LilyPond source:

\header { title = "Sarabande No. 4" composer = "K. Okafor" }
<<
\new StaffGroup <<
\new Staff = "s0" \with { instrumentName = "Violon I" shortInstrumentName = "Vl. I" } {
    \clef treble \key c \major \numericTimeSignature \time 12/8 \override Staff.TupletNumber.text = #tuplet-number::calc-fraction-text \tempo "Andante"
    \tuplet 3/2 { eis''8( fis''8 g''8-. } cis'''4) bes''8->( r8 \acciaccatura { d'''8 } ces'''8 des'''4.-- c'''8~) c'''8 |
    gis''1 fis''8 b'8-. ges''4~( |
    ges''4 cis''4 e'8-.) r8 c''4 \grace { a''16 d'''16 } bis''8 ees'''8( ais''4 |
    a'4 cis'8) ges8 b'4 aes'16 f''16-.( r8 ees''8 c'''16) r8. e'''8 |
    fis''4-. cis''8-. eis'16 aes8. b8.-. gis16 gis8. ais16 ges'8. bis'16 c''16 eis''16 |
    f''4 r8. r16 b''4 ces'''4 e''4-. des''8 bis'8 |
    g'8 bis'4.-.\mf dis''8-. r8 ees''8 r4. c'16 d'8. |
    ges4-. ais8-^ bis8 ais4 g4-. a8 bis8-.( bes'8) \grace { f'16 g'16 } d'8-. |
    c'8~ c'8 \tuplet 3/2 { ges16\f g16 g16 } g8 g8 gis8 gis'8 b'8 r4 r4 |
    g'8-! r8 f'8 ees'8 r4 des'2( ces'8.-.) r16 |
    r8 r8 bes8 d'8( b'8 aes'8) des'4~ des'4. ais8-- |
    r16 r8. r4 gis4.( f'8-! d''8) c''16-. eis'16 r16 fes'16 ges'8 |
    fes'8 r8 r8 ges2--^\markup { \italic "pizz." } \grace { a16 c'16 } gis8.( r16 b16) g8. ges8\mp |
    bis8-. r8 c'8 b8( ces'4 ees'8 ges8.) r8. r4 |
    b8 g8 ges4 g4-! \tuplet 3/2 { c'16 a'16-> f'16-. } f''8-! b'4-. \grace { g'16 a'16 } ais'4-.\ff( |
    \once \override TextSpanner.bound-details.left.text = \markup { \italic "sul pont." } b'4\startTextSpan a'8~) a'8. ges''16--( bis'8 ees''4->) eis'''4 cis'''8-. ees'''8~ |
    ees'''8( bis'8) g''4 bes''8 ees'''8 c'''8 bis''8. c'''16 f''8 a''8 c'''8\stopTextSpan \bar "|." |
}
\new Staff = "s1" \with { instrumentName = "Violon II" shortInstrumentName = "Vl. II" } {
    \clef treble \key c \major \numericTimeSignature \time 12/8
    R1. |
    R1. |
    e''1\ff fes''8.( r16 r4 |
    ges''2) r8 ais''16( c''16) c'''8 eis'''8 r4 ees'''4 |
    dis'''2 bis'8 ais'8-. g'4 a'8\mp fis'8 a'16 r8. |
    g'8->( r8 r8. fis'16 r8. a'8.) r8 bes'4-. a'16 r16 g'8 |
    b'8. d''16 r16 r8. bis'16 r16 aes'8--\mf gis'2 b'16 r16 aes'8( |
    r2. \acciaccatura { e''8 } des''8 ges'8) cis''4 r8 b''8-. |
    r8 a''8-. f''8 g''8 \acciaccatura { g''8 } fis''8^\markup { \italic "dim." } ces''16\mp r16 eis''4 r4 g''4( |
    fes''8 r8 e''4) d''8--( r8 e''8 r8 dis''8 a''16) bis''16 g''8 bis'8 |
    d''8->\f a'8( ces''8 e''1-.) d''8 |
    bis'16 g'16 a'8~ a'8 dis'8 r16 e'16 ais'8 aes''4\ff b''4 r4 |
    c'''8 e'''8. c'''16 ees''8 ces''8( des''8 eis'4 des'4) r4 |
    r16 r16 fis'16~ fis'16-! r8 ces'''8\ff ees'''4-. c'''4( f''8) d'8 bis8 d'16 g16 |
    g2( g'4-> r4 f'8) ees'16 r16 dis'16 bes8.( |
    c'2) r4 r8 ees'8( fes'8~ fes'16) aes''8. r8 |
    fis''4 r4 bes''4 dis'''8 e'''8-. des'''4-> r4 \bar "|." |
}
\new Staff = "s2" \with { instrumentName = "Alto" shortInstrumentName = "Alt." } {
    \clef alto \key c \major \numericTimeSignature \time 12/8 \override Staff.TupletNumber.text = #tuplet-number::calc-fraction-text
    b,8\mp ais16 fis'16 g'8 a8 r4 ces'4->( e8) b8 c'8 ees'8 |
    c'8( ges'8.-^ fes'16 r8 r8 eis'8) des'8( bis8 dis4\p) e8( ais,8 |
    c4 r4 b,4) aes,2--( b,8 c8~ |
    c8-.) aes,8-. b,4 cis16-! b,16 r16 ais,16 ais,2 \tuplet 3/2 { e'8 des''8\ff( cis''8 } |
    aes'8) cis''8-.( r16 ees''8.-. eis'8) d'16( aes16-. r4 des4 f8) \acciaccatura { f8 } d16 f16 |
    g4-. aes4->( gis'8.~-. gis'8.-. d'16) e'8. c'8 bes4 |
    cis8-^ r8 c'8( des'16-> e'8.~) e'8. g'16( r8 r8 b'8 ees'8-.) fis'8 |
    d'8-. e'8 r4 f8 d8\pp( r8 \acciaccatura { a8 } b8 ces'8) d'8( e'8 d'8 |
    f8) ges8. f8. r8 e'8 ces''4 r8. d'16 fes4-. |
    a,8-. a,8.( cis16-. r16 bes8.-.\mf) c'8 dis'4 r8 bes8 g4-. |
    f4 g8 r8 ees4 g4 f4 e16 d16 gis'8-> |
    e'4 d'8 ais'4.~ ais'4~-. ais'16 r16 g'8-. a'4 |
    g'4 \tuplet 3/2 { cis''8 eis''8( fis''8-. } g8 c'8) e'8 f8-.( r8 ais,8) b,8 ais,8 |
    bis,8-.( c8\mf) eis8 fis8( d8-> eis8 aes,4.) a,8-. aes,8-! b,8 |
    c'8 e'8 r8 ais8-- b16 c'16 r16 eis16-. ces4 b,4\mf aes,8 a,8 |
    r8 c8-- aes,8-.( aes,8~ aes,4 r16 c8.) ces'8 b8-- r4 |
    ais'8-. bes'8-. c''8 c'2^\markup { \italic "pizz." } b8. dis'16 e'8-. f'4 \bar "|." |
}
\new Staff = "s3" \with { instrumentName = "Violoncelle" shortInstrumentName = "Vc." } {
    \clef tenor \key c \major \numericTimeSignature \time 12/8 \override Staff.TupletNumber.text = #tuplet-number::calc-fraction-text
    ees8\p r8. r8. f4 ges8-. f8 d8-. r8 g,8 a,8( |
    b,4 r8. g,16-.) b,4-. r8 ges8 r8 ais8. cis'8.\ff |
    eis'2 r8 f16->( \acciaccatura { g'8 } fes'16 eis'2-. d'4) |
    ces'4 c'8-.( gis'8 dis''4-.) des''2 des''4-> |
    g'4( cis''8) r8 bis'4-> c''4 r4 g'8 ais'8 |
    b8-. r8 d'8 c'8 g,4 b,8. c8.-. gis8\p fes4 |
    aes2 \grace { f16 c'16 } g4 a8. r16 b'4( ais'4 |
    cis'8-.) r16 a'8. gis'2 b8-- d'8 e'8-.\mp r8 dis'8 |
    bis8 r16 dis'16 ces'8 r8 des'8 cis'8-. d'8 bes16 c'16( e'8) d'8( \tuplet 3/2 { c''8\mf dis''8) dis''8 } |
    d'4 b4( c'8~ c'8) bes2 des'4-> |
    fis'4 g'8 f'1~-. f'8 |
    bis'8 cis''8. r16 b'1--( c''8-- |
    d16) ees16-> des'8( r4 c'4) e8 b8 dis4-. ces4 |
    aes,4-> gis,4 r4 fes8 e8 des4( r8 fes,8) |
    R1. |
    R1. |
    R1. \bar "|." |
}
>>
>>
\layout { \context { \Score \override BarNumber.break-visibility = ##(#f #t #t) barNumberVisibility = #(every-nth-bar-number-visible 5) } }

### Written request
Pull out every line of the listing above that contains the string "time".

### Written answer
    \clef treble \key c \major \numericTimeSignature \time 12/8 \override Staff.TupletNumber.text = #tuplet-number::calc-fraction-text \tempo "Andante"
    \clef treble \key c \major \numericTimeSignature \time 12/8
    \clef alto \key c \major \numericTimeSignature \time 12/8 \override Staff.TupletNumber.text = #tuplet-number::calc-fraction-text
    \clef tenor \key c \major \numericTimeSignature \time 12/8 \override Staff.TupletNumber.text = #tuplet-number::calc-fraction-text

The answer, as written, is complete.